== WHAT IS EXPECTED ==
Reproduce all the entries exactly and keep the pictures out.

Start of Block

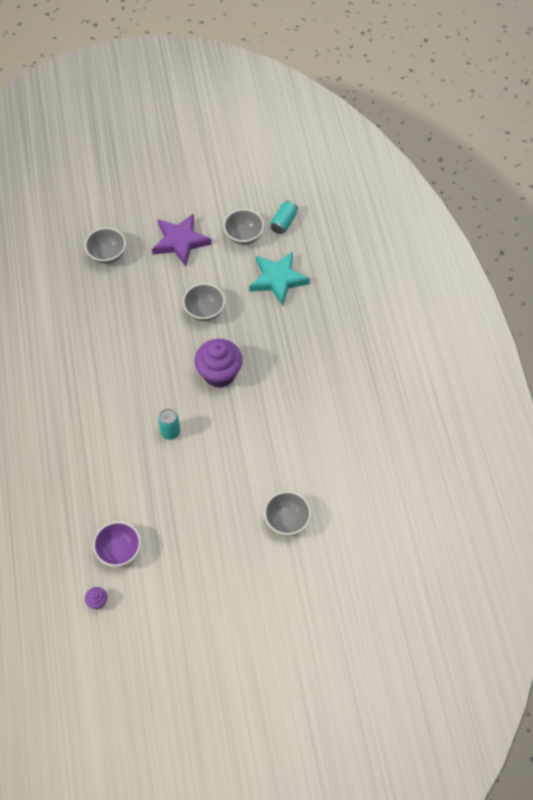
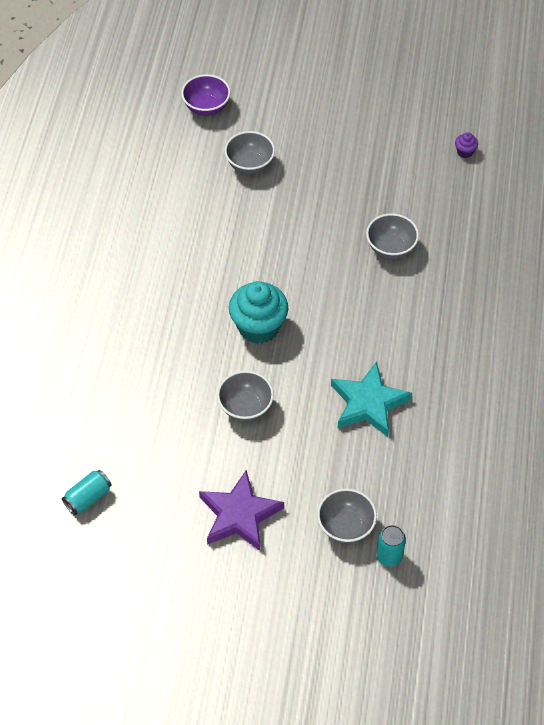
camera: 160 degrees left, 5 degrees down
(119, 551) = (431, 187): purple bowl -> purple bowl (206, 108)
(170, 432) = (339, 281): turquoise can -> turquoise can (389, 556)
(219, 374) = (258, 327): purple cupcake -> turquoise cupcake
(244, 236) = (150, 495): grey bowl -> grey bowl (390, 248)
(278, 279) = (135, 420): turquoise star -> turquoise star (368, 403)

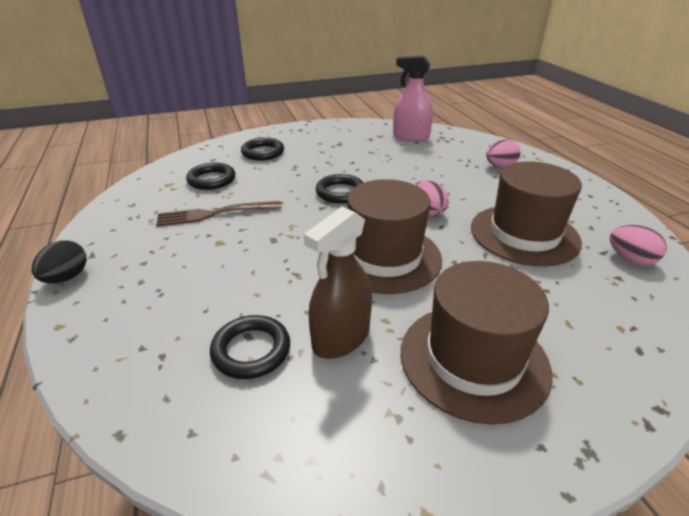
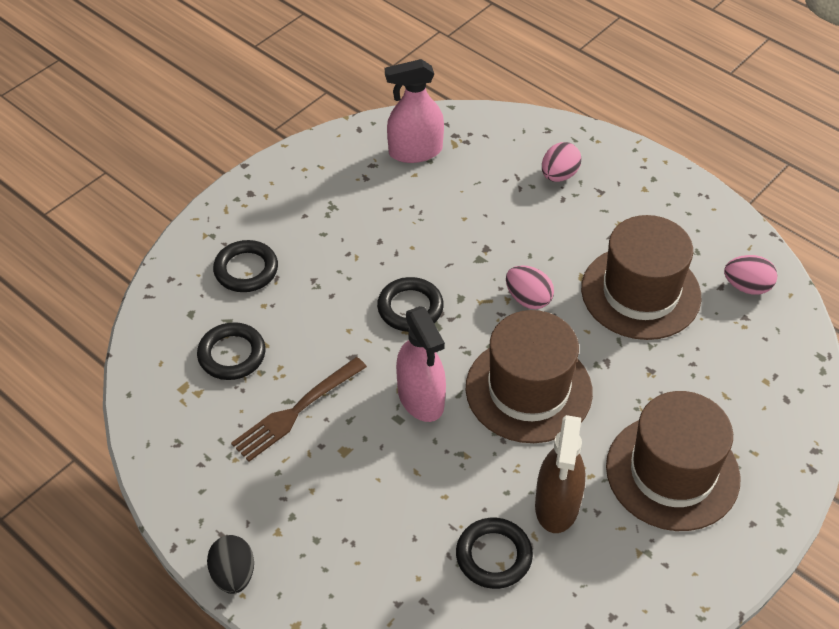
camera: 30 degrees left, 15 degrees up
(300, 235) = (421, 398): none -> pink spray bottle

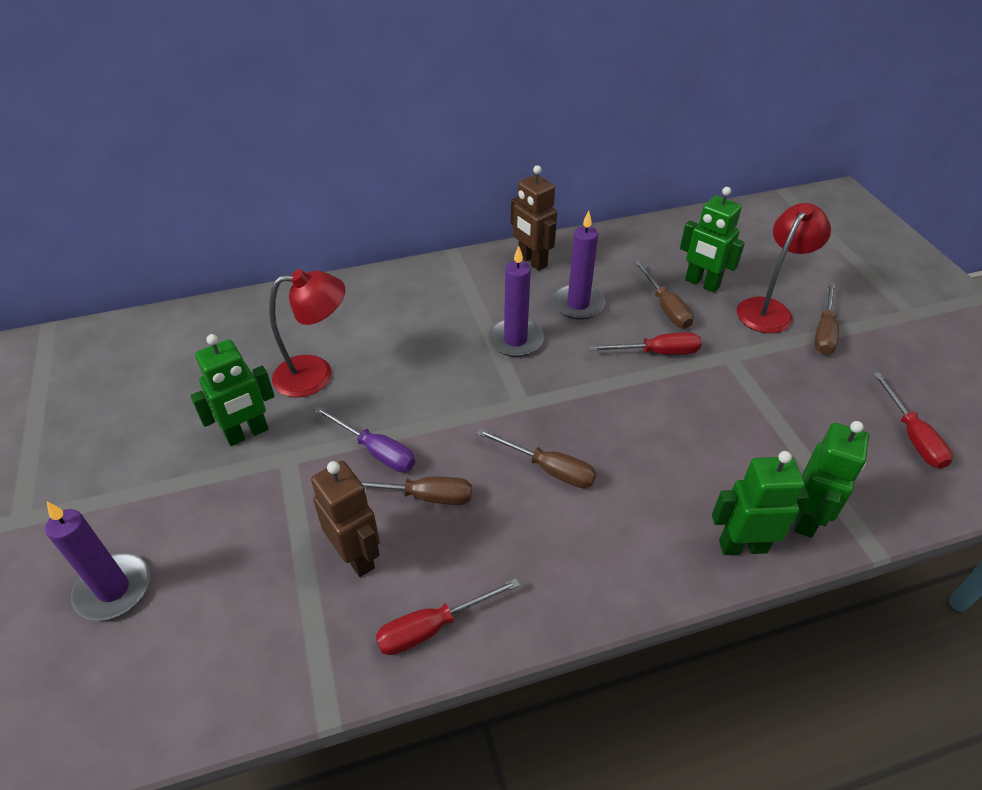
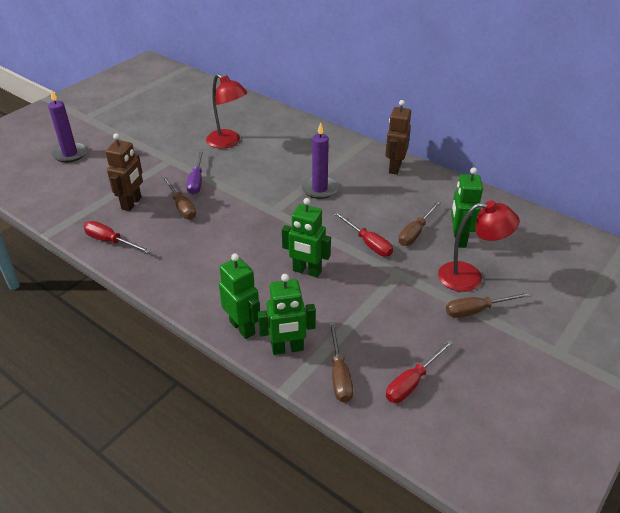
camera: 55 degrees right, 5 degrees down
(247, 433) = (174, 143): green robot -> green robot (307, 271)
(548, 469) = (235, 237): brown screwdriver -> brown screwdriver (339, 374)
(578, 304) = (376, 198): purple candle -> none

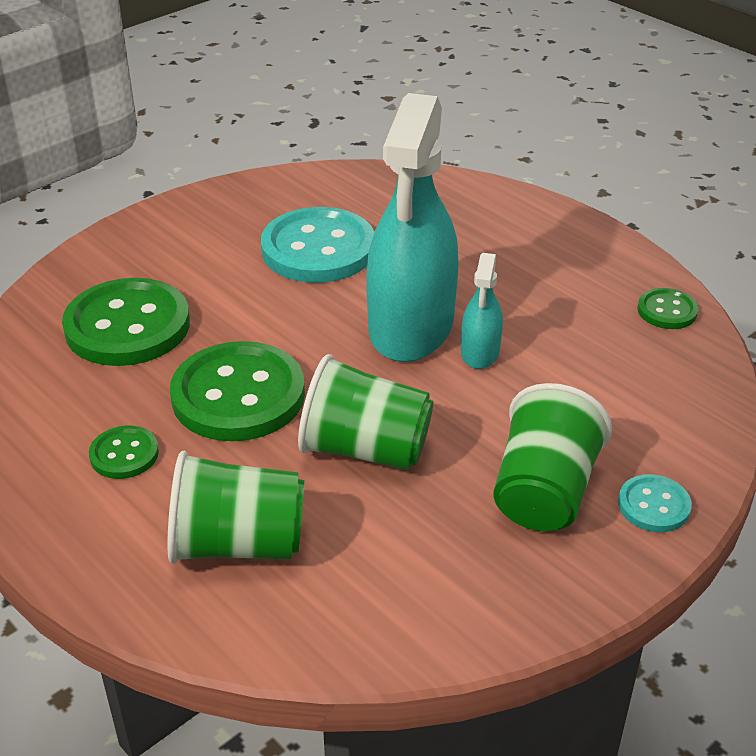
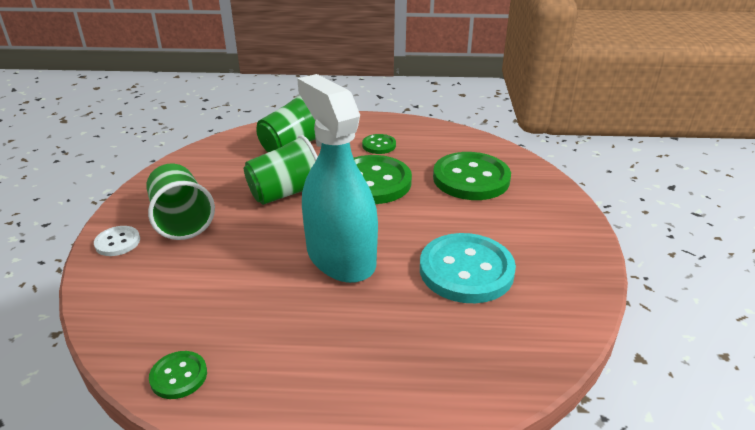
camera: 135 degrees right, 5 degrees down
(480, 352) = (283, 266): turquoise spray bottle -> none
(654, 505) = (117, 242): turquoise button -> white button

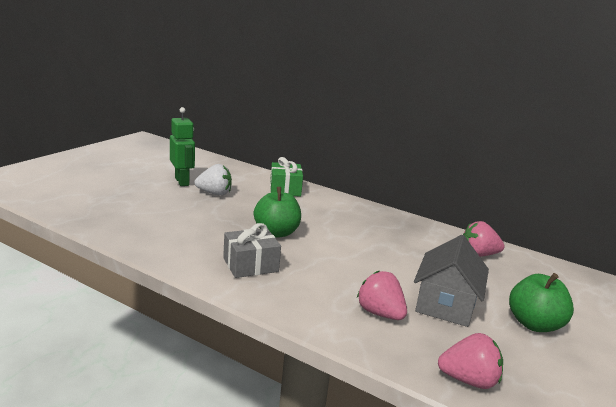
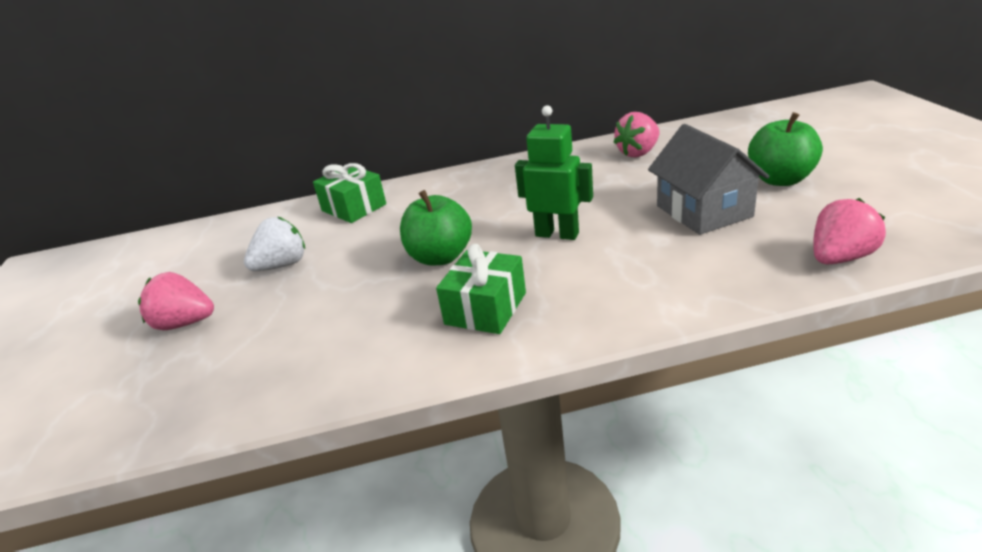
camera: 35 degrees left, 10 degrees up
(182, 181) = (210, 280): green robot -> green robot (557, 234)
(250, 265) = (486, 308): grey gift -> green gift
(380, 313) = (681, 258): pink strawberry -> pink strawberry (185, 323)

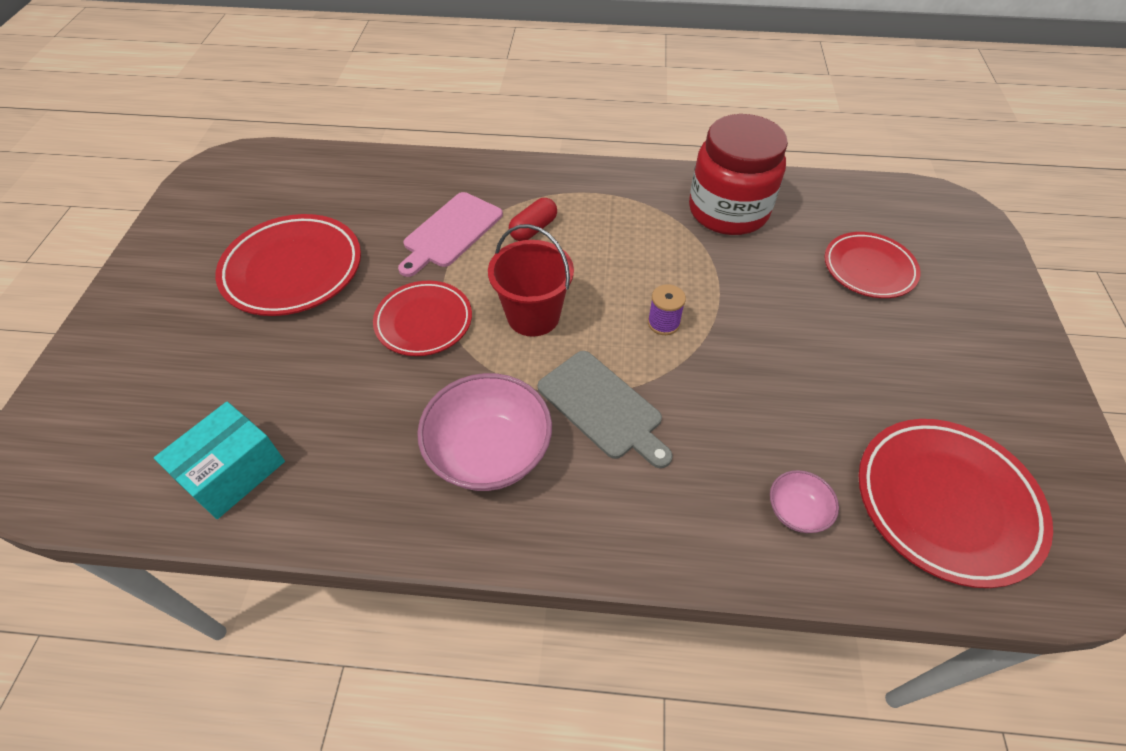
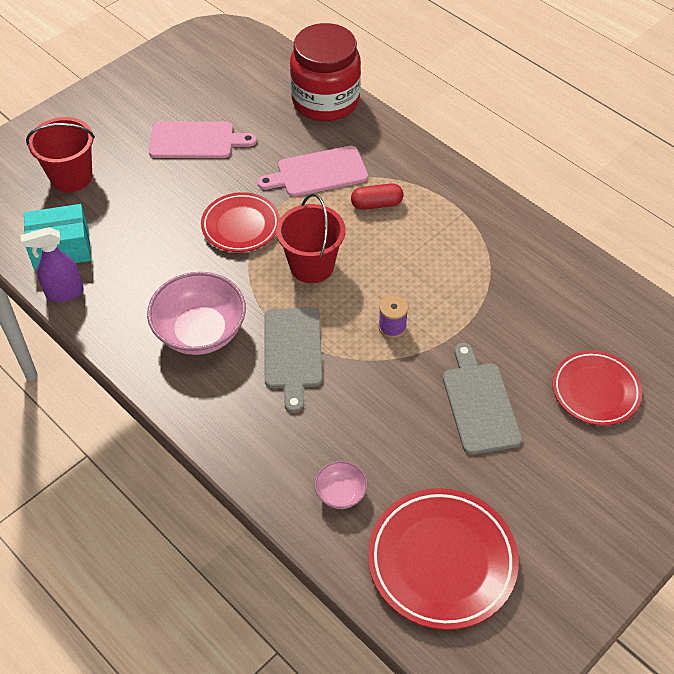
camera: 40 degrees right, 0 degrees up
(173, 386) = (71, 177): none -> red bucket
(284, 520) = (64, 293): none -> purple spray bottle
(293, 270) = (196, 140): red plate -> pink cutting board
(728, 211) = (538, 279): red jar -> red jar (325, 101)
(805, 339) = (479, 404): none -> grey cutting board

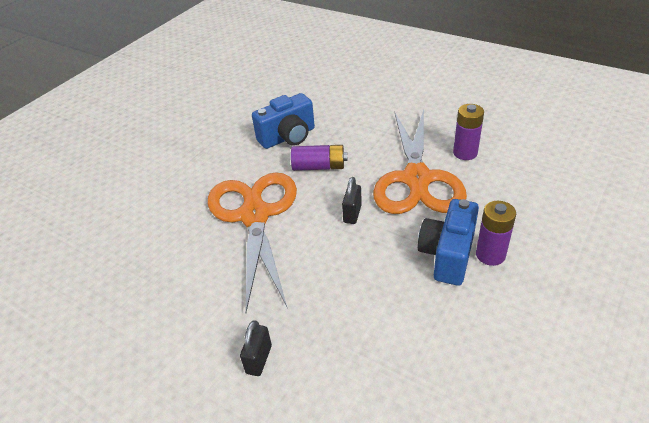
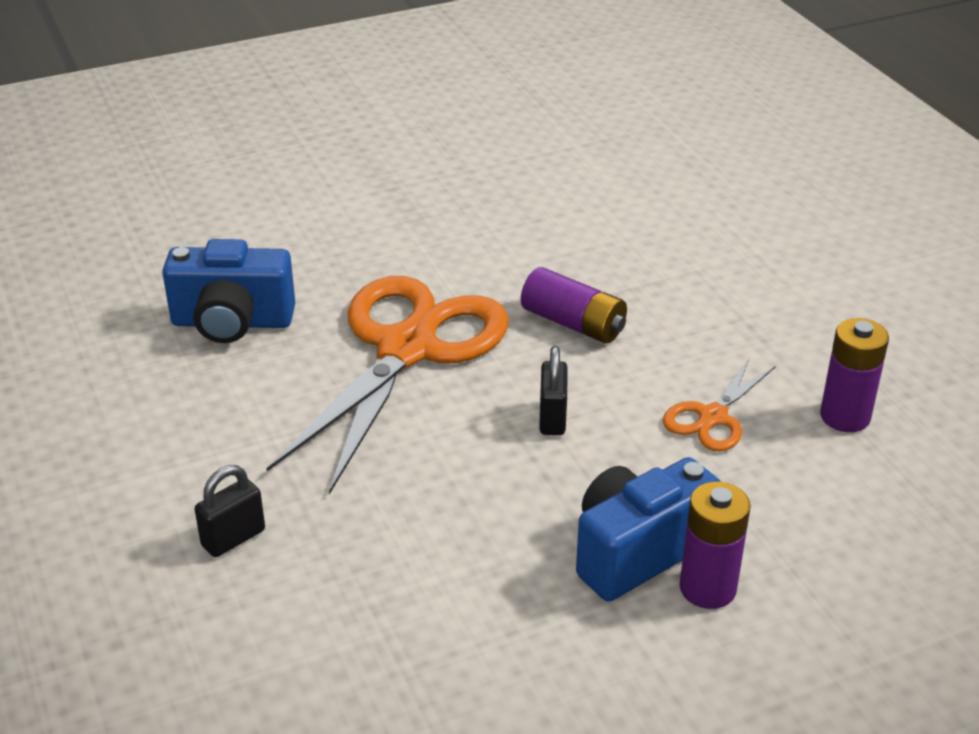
camera: 30 degrees right, 5 degrees down
(288, 137) = (570, 255): blue camera -> blue camera (232, 322)
(352, 214) = (552, 418): black padlock -> black padlock turned 45 degrees counterclockwise
(417, 179) = (713, 417): orange scissors -> orange scissors, size x0.45

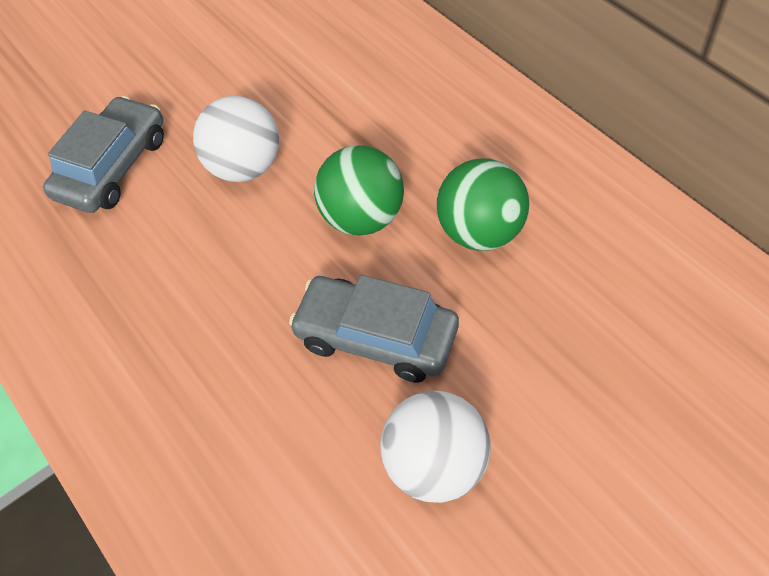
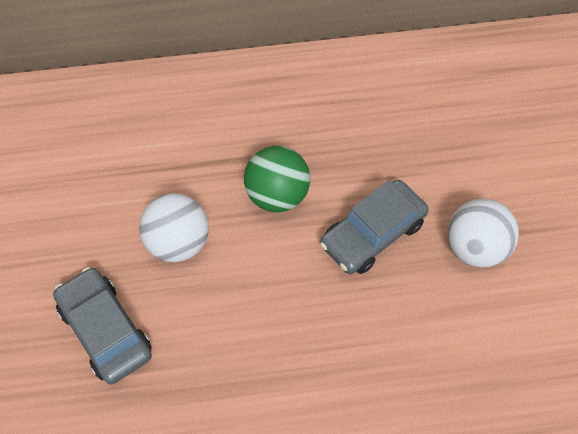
camera: 65 degrees left, 5 degrees up
(480, 232) = (334, 140): green ball -> none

End of Block

== SOLUTION FOR THIS PROBLEM ==
camera: 160 degrees left, 5 degrees down
(119, 551) = (431, 187): purple bowl -> purple bowl (206, 108)
(170, 432) = (339, 281): turquoise can -> turquoise can (389, 556)
(219, 374) = (258, 327): purple cupcake -> turquoise cupcake
(244, 236) = (150, 495): grey bowl -> grey bowl (390, 248)
(278, 279) = (135, 420): turquoise star -> turquoise star (368, 403)

camera: 30 degrees left, 15 degrees up
(300, 235) = (421, 398): none -> pink spray bottle

camera: 55 degrees right, 5 degrees down
(247, 433) = (174, 143): green robot -> green robot (307, 271)
(548, 469) = (235, 237): brown screwdriver -> brown screwdriver (339, 374)
(578, 304) = (376, 198): purple candle -> none

camera: 135 degrees right, 5 degrees down
(480, 352) = (283, 266): turquoise spray bottle -> none
(654, 505) = (117, 242): turquoise button -> white button

camera: 35 degrees left, 10 degrees up
(182, 181) = (210, 280): green robot -> green robot (557, 234)
(250, 265) = (486, 308): grey gift -> green gift
(380, 313) = (681, 258): pink strawberry -> pink strawberry (185, 323)

camera: 40 degrees right, 0 degrees up
(173, 386) = (71, 177): none -> red bucket
(284, 520) = (64, 293): none -> purple spray bottle
(293, 270) = (196, 140): red plate -> pink cutting board
(728, 211) = (538, 279): red jar -> red jar (325, 101)
(805, 339) = (479, 404): none -> grey cutting board

camera: 30 degrees right, 5 degrees down
(288, 137) = (570, 255): blue camera -> blue camera (232, 322)
(352, 214) = (552, 418): black padlock -> black padlock turned 45 degrees counterclockwise
(417, 179) = (713, 417): orange scissors -> orange scissors, size x0.45

camera: 65 degrees left, 5 degrees up
(480, 232) = (334, 140): green ball -> none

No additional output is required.